PROMPT >> A word-for-word copy of the data is what's wanted; pictures stay out of it.

SOURCE DATA >>
════════════════
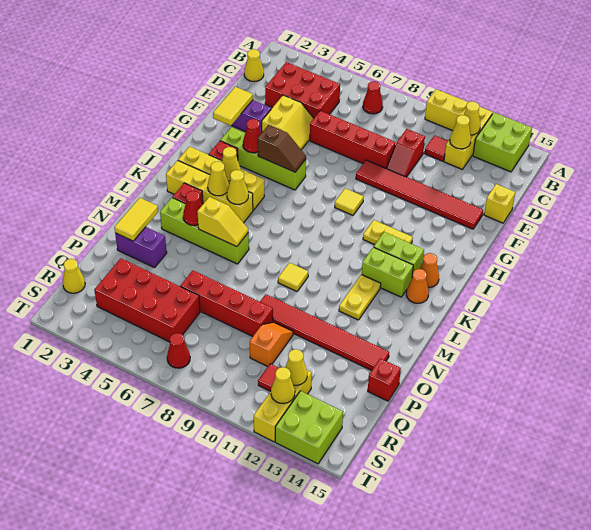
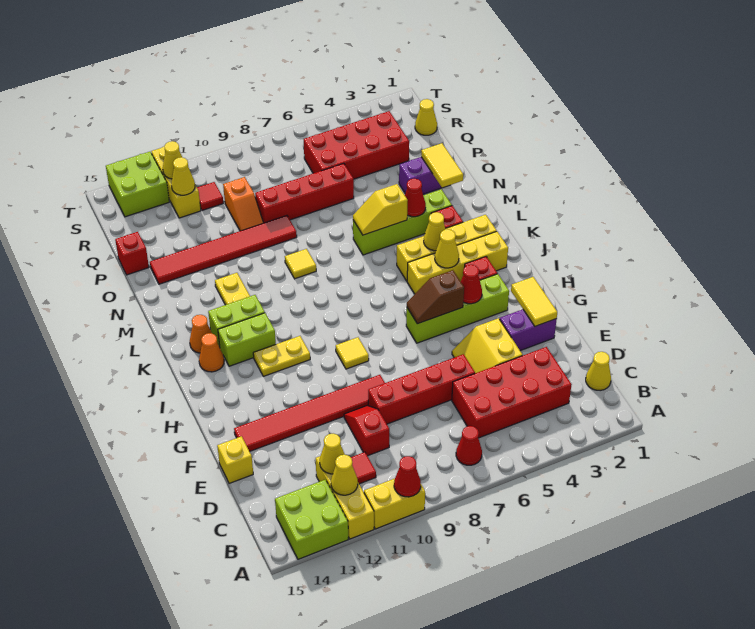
red brick C3:D5 level 1 -> red brick C3:D6 level 1
yellow cone K5 level 2 -> none
red cone S7 level 1 -> red cone A10 level 2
════════════════
WORKED SOLUTION >>
red brick C3:D5 level 1 -> red brick C3:D6 level 1
yellow cone K5 level 2 -> none
red cone S7 level 1 -> red cone A10 level 2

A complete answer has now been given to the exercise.